*Problem to solve*:
Without the pictures, copy all of the data exactly.

====== Dataset extract

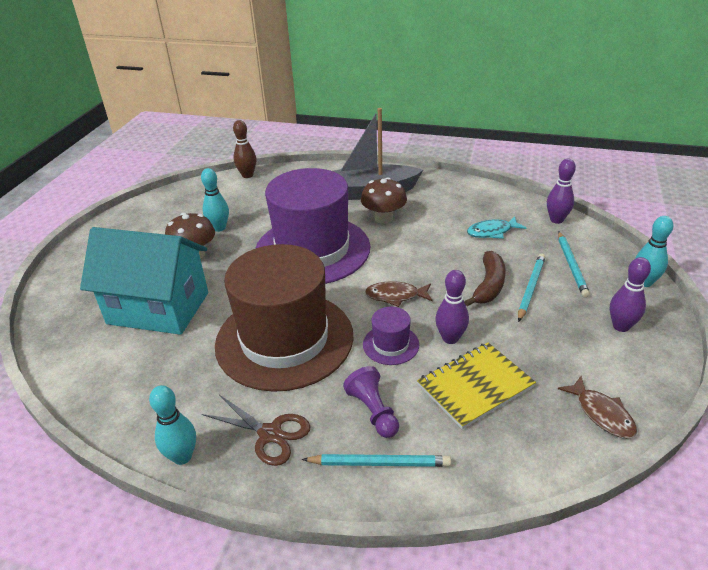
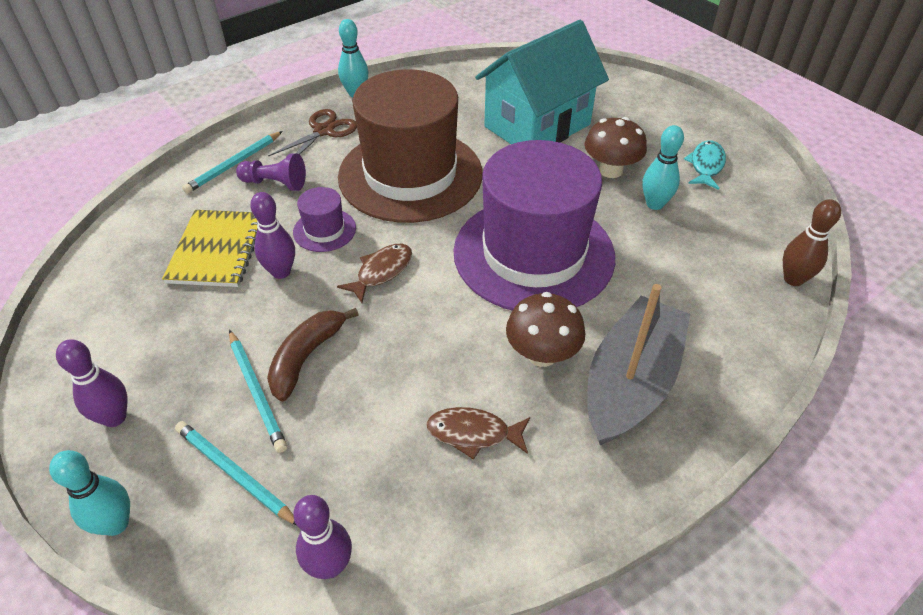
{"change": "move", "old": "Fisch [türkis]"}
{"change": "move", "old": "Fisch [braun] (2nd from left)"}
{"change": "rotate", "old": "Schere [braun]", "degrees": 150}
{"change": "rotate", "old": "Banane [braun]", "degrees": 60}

============

*Finished task*:
{"change": "move", "old": "Fisch [türkis]"}
{"change": "move", "old": "Fisch [braun] (2nd from left)"}
{"change": "rotate", "old": "Schere [braun]", "degrees": 150}
{"change": "rotate", "old": "Banane [braun]", "degrees": 60}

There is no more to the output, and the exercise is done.